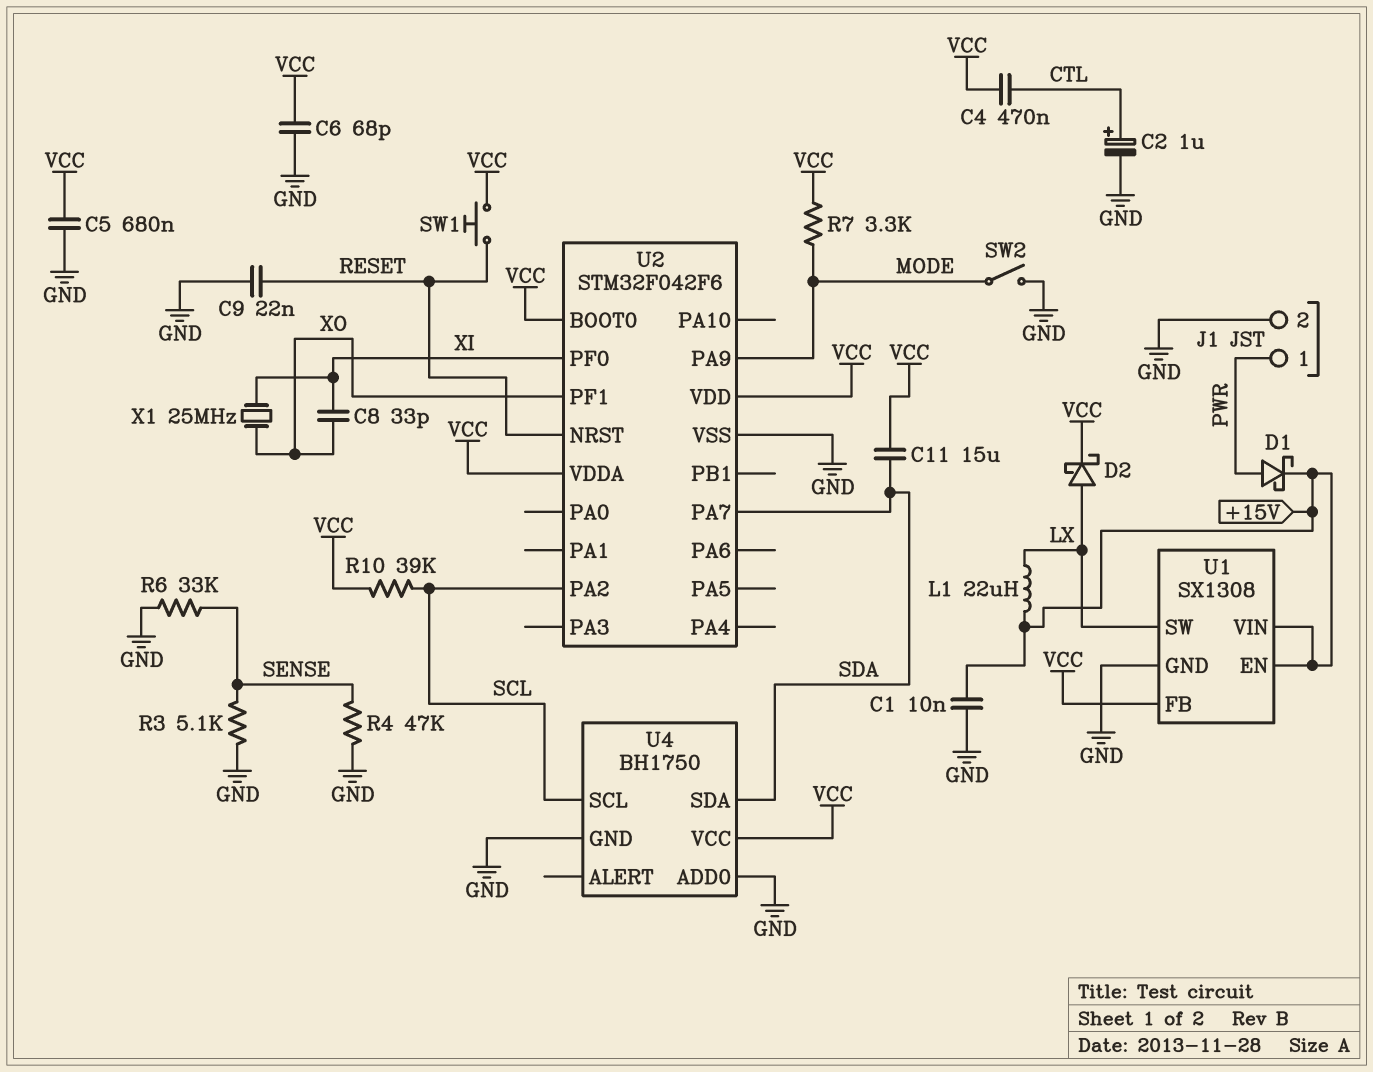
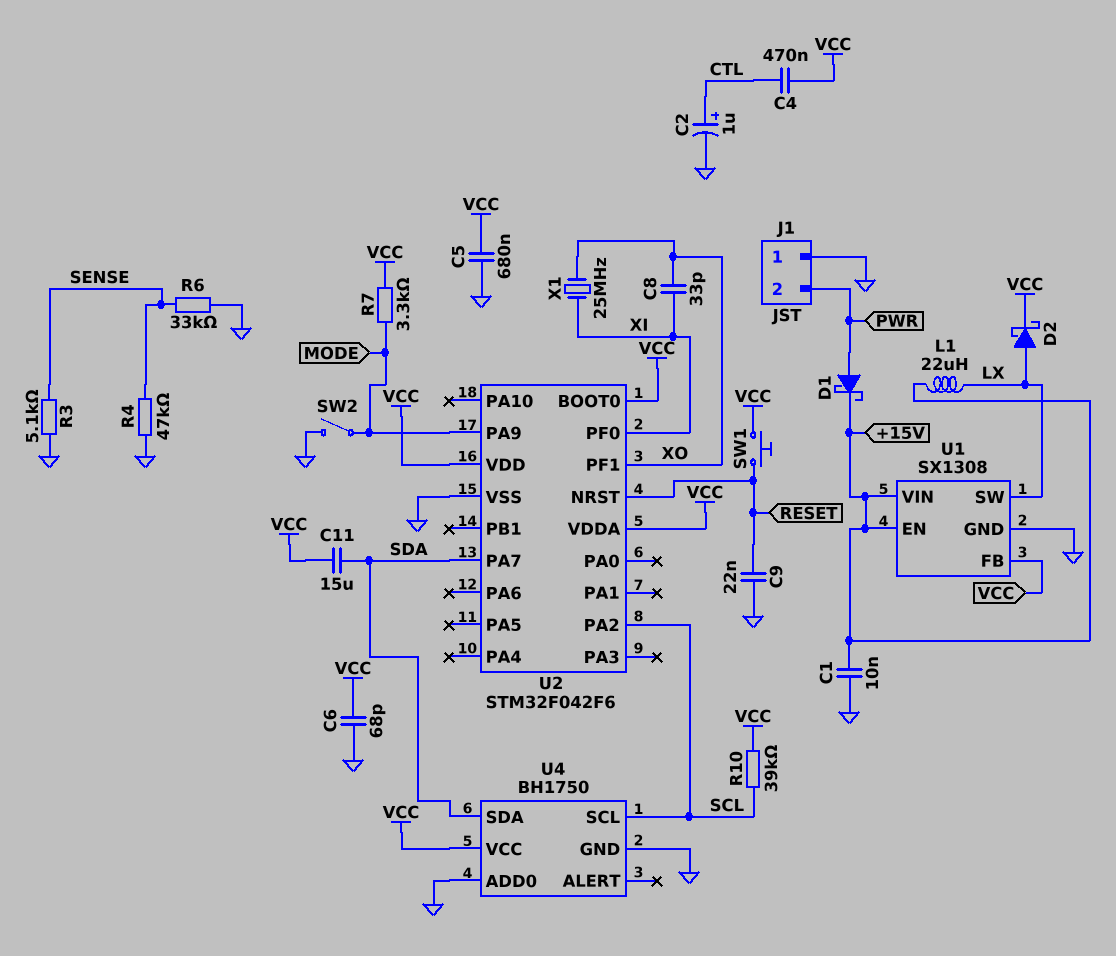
J1 pin 1: PWR -> GND
J1 pin 2: GND -> PWR

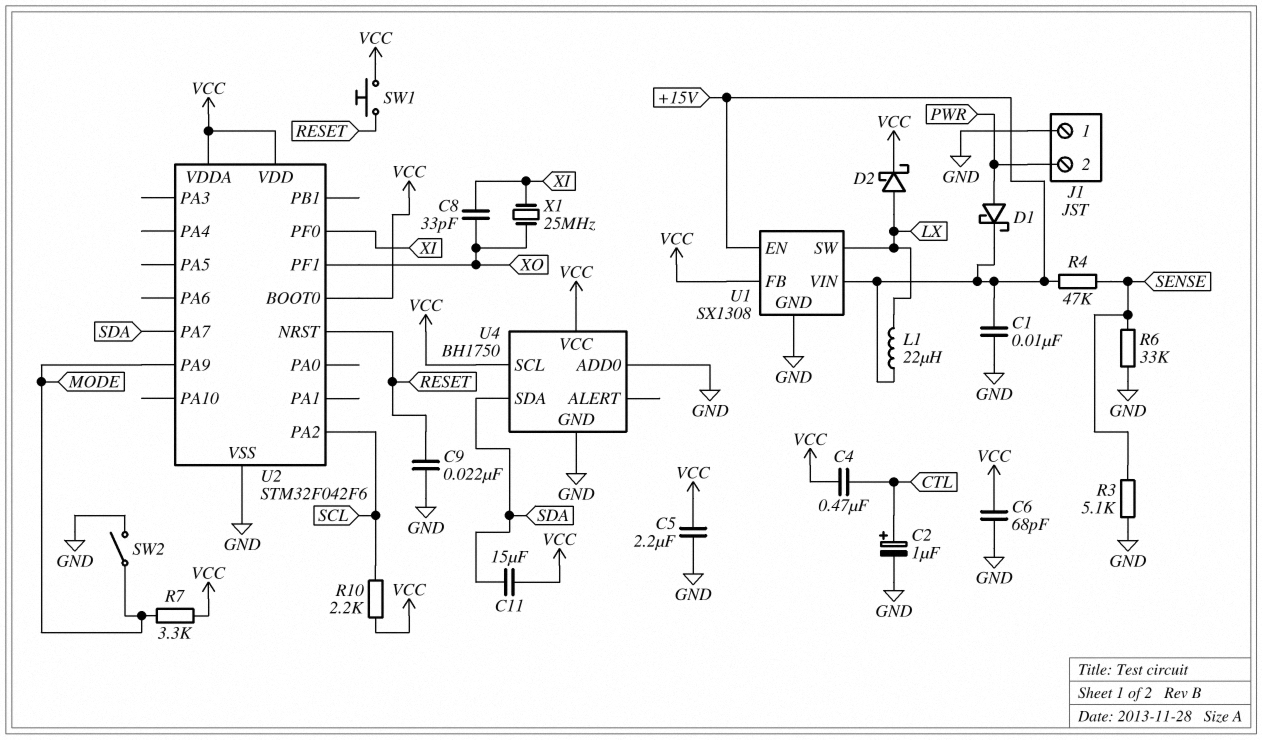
C5: 680nF (GND, VCC) -> 2.2uF (GND, VCC)
R4: 47k (GND, SENSE) -> 47k (+15V, SENSE)
R10: 39k (SCL, VCC) -> 2.2k (SCL, VCC)
U4 pin SCL: SCL -> VCC

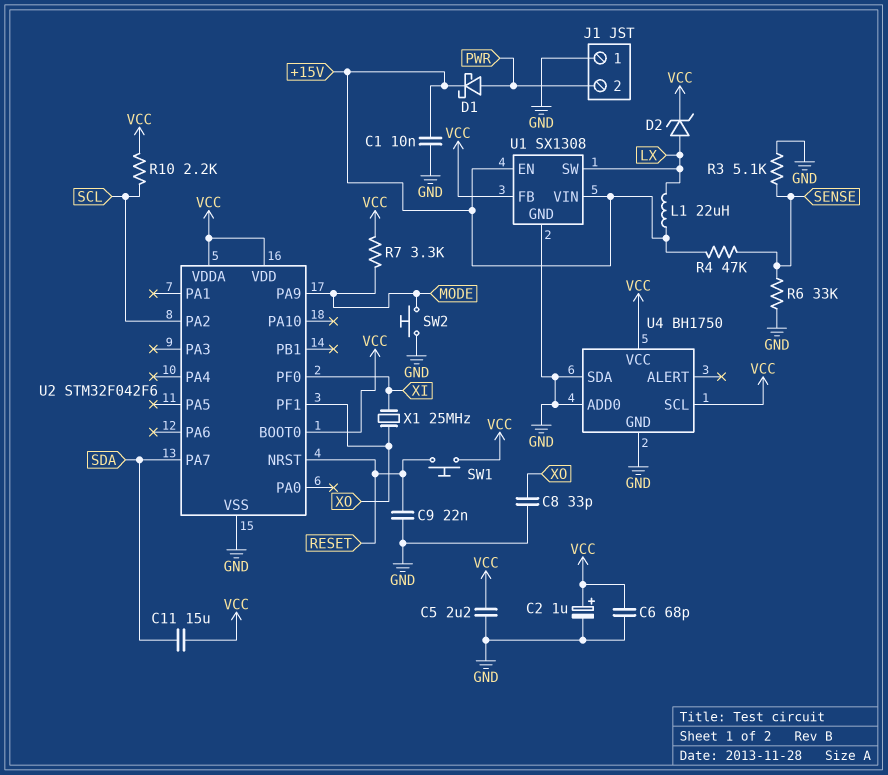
C2: 1uF (plus CTL, minus GND) -> 1uF (plus VCC, minus GND)
C4: 470nF (CTL, VCC) -> none
C8: 33pF (XI, XO) -> 33pF (GND, XO)
D2: schottky (A LX, K VCC) -> zener (A LX, K VCC)
SW2: switch (GND, MODE) -> button (GND, MODE)
U4 pin SDA: SDA -> GND

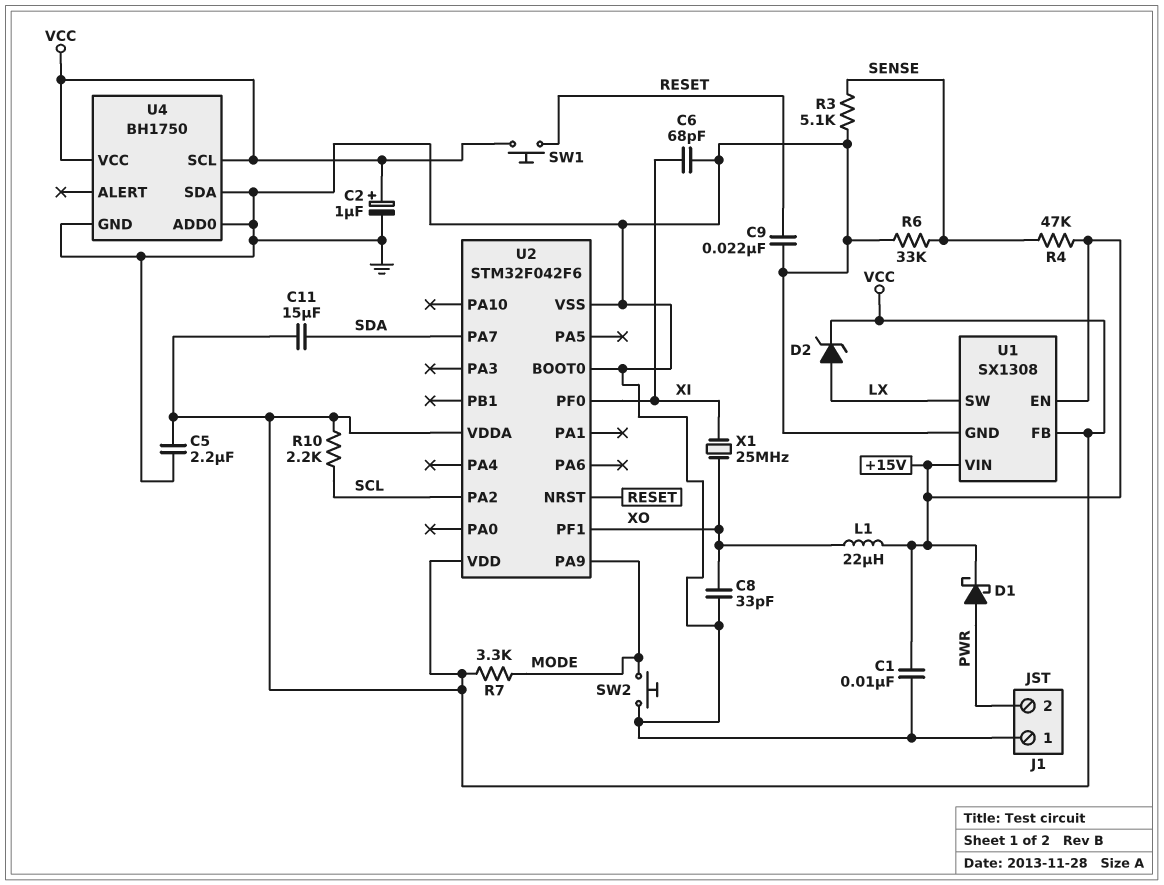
C6: 68pF (GND, VCC) -> 68pF (GND, XI)
L1: 22uH (+15V, LX) -> 22uH (+15V, XO)
U2 pin BOOT0: VCC -> GND

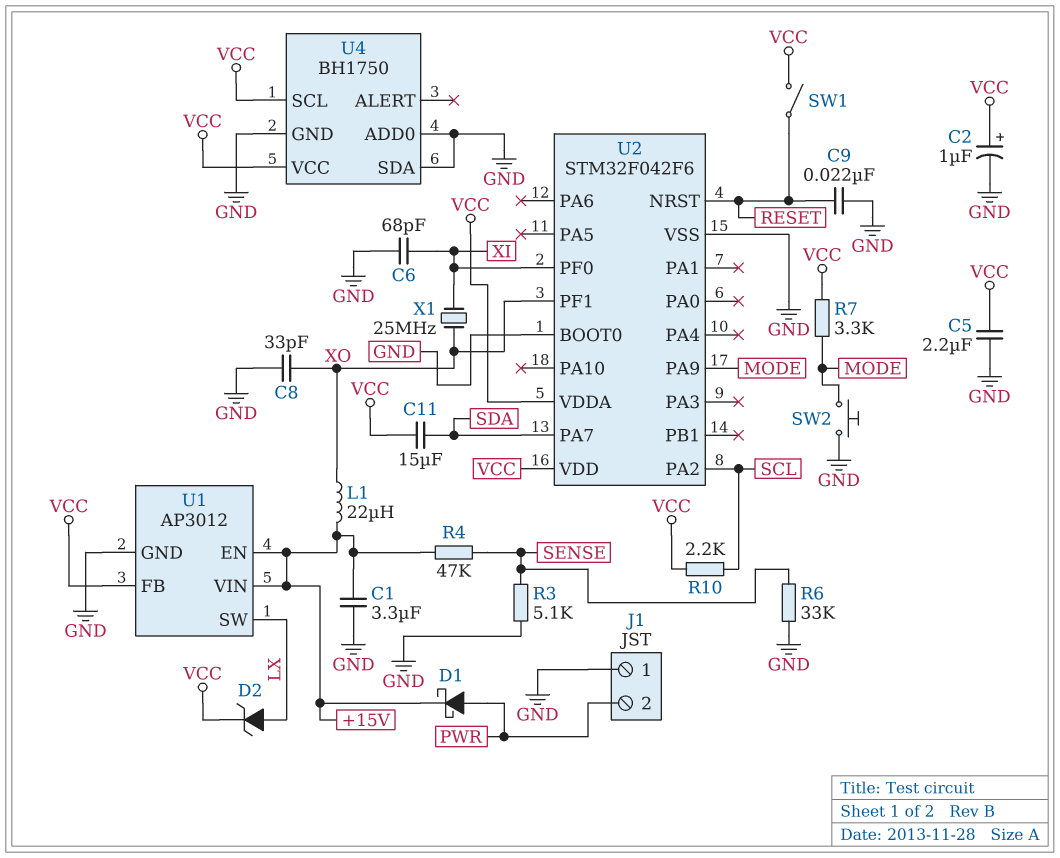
C1: 10nF (+15V, GND) -> 3.3uF (+15V, GND)
SW1: button (RESET, VCC) -> switch (RESET, VCC)
U1: SX1308 -> AP3012

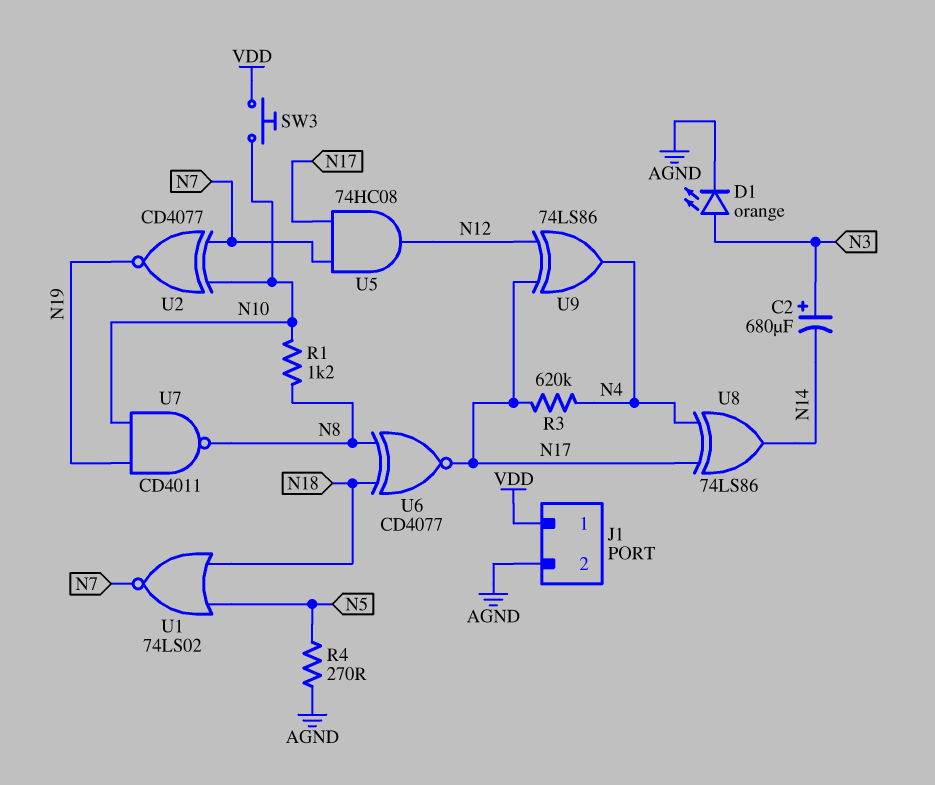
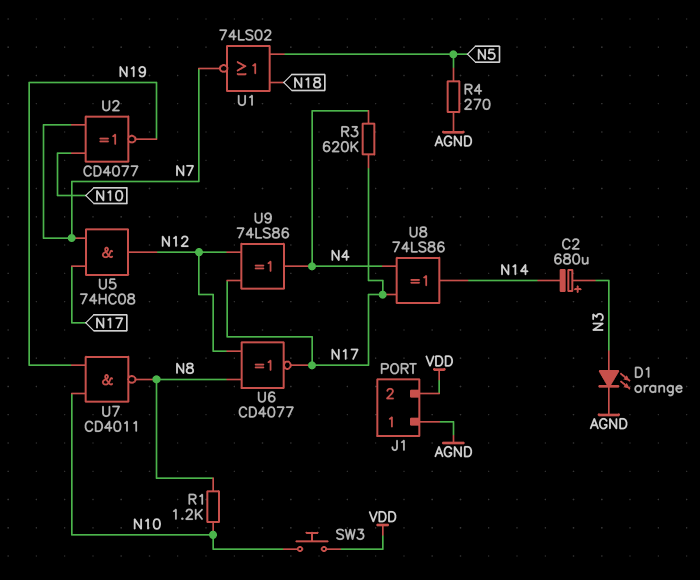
J1 pin 1: VDD -> AGND
J1 pin 2: AGND -> VDD
U6: XNOR CD4077 (in N8, in N18, out N17) -> XNOR CD4077 (in N8, in N12, out N17)

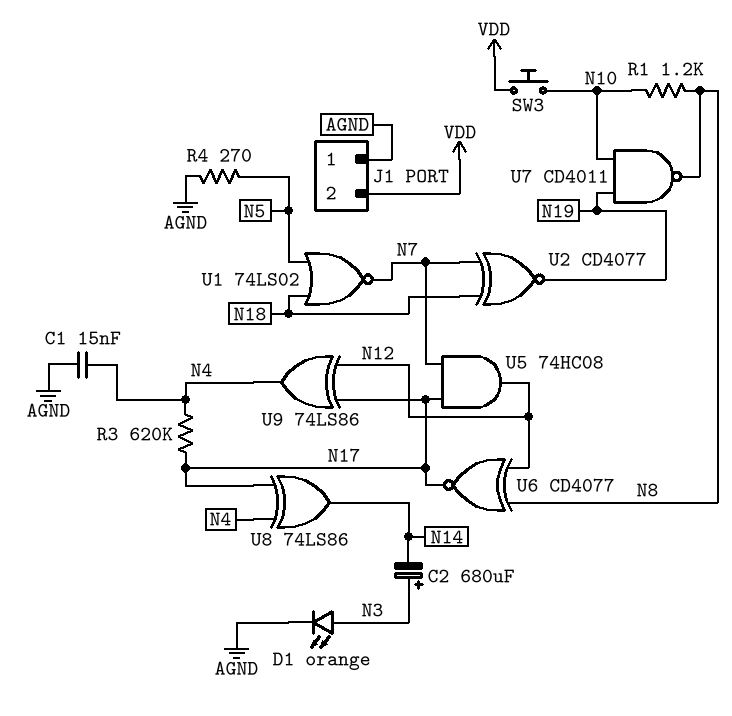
C1: none -> 15nF (AGND, N4)
U2: XNOR CD4077 (in N7, in N10, out N19) -> XNOR CD4077 (in N7, in N18, out N19)

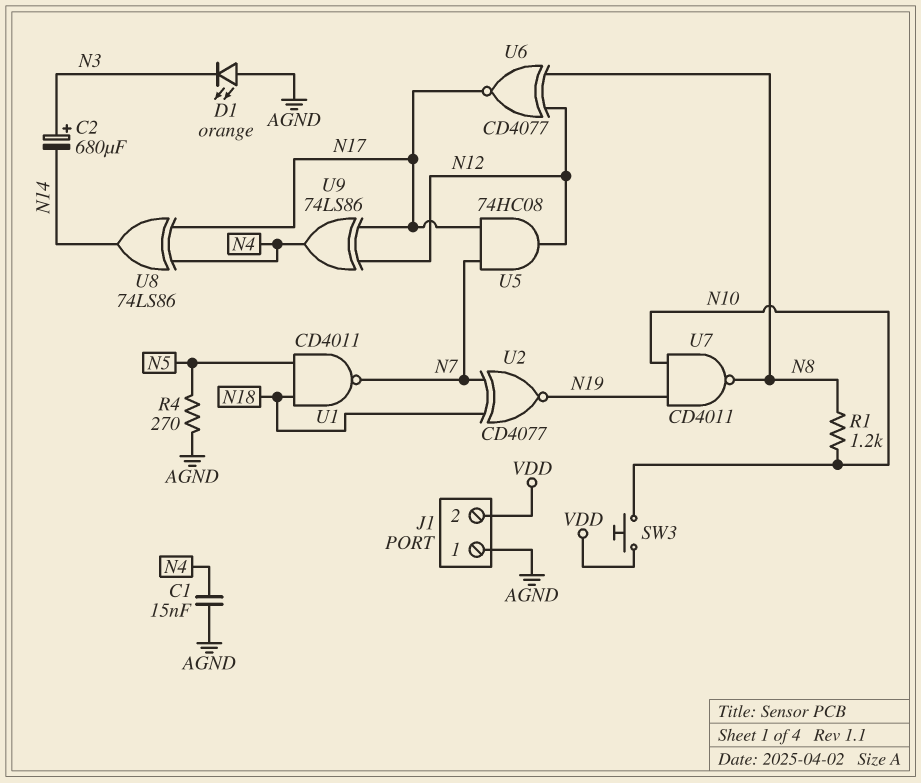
D1: LED orange (A N3, K AGND) -> LED orange (A AGND, K N3)
R3: 620k (N4, N17) -> none
U1: NOR 74LS02 (in N5, in N18, out N7) -> NAND CD4011 (in N5, in N18, out N7)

◆ **WORK ITEM**
Above are some records. Reproduce the lines from the one with "J1 pin 1: VDD -> AGND" down to the one with "R3: 620k (N4, N17) -> none", keeping both, and leave every picture out.

◆ **ANSWER FOR THE TASK**
J1 pin 1: VDD -> AGND
J1 pin 2: AGND -> VDD
U6: XNOR CD4077 (in N8, in N18, out N17) -> XNOR CD4077 (in N8, in N12, out N17)

C1: none -> 15nF (AGND, N4)
U2: XNOR CD4077 (in N7, in N10, out N19) -> XNOR CD4077 (in N7, in N18, out N19)

D1: LED orange (A N3, K AGND) -> LED orange (A AGND, K N3)
R3: 620k (N4, N17) -> none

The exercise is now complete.